* _Provided data_:
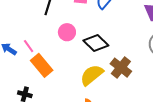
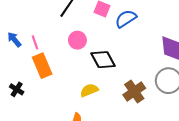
brown cross: (121, 68) -> (134, 91), moved
yellow semicircle: (92, 75) -> (89, 90), size x0.7

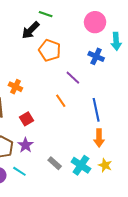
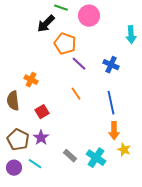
pink circle: (95, 22) -> (89, 16), moved
blue cross: (96, 56) -> (111, 65), moved
purple line: (73, 78) -> (79, 64), moved
yellow star: (105, 165) -> (124, 150), moved

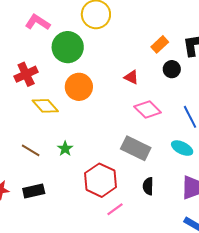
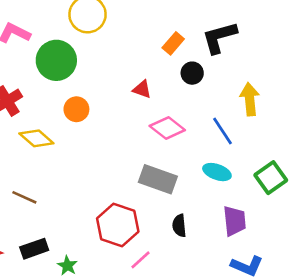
orange circle: (79, 87) -> (76, 109), size x0.7
green star: (65, 149) -> (67, 266), moved

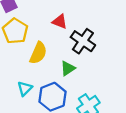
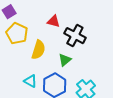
cyan triangle: (25, 89) -> (30, 81), turned -40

* _Task item_: Looking back at the data above, tally each line that includes the word "moved", then answer with the total alone.

* _Finished task_: 6